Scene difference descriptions
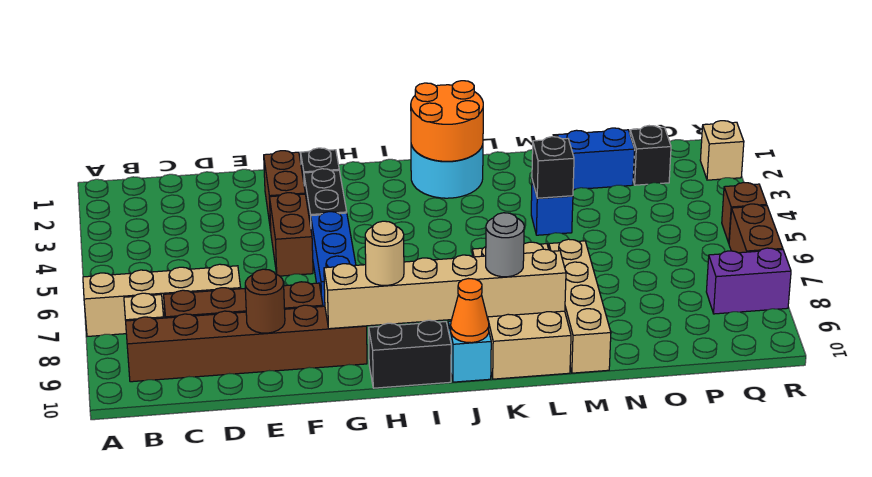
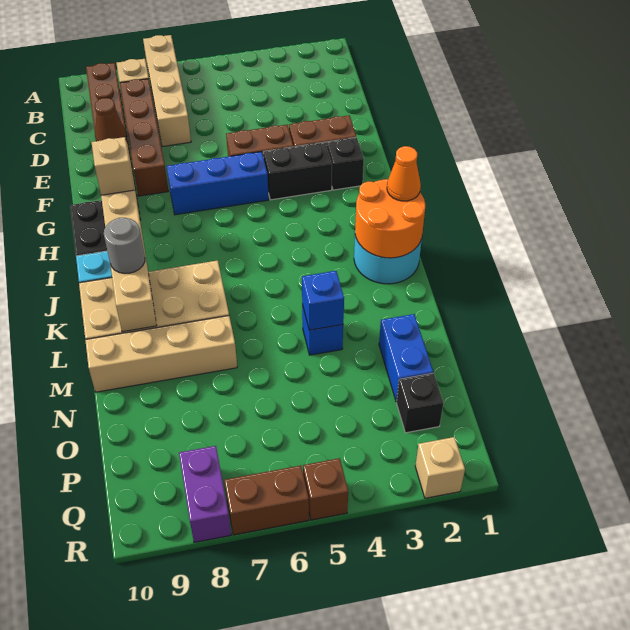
brown round brick E9 level 2 -> brown cone E9 level 2
tan round brick H9 level 3 -> tan brick H9 level 3
orange cone J10 level 2 -> orange cone J1 level 3
black brick M4 level 2 -> blue brick M4 level 2

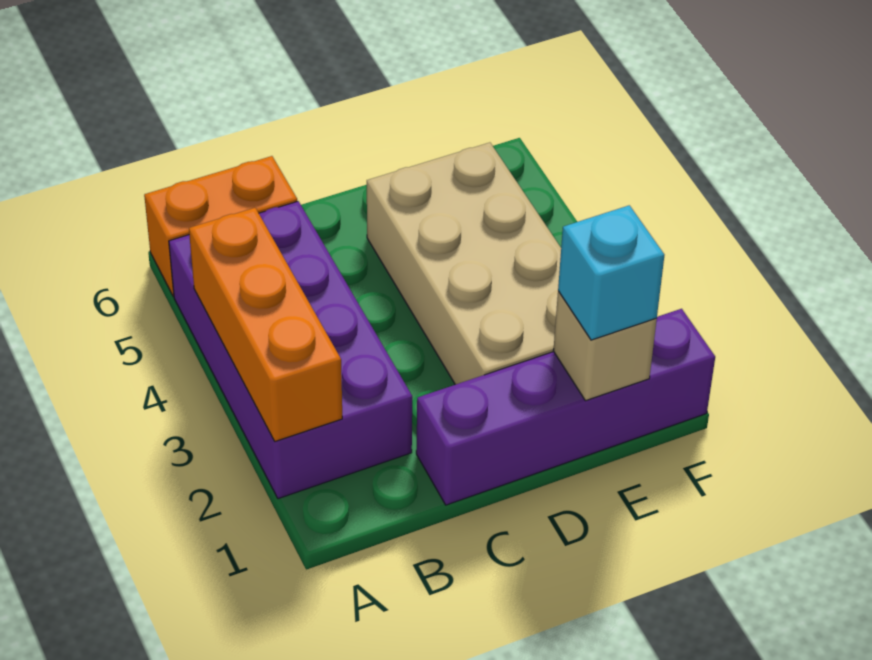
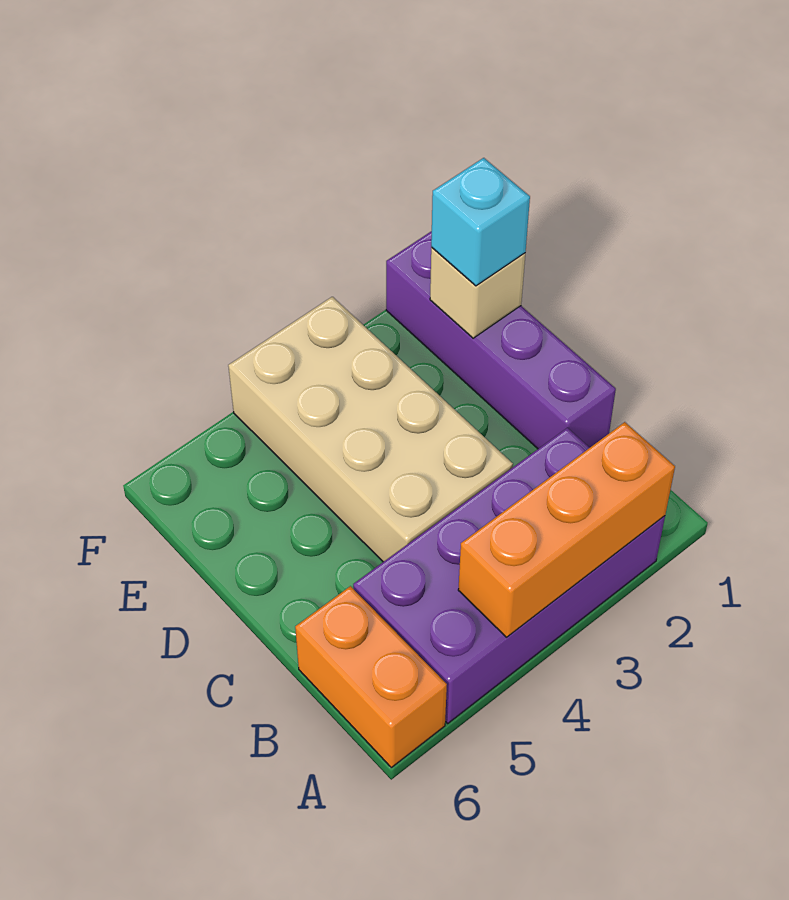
tan brick D2:E5 level 1 -> tan brick C3:F4 level 1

Your objective: Copy all lines of the records in which the string "cone" can be found.

Answer to this problem:
brown round brick E9 level 2 -> brown cone E9 level 2
orange cone J10 level 2 -> orange cone J1 level 3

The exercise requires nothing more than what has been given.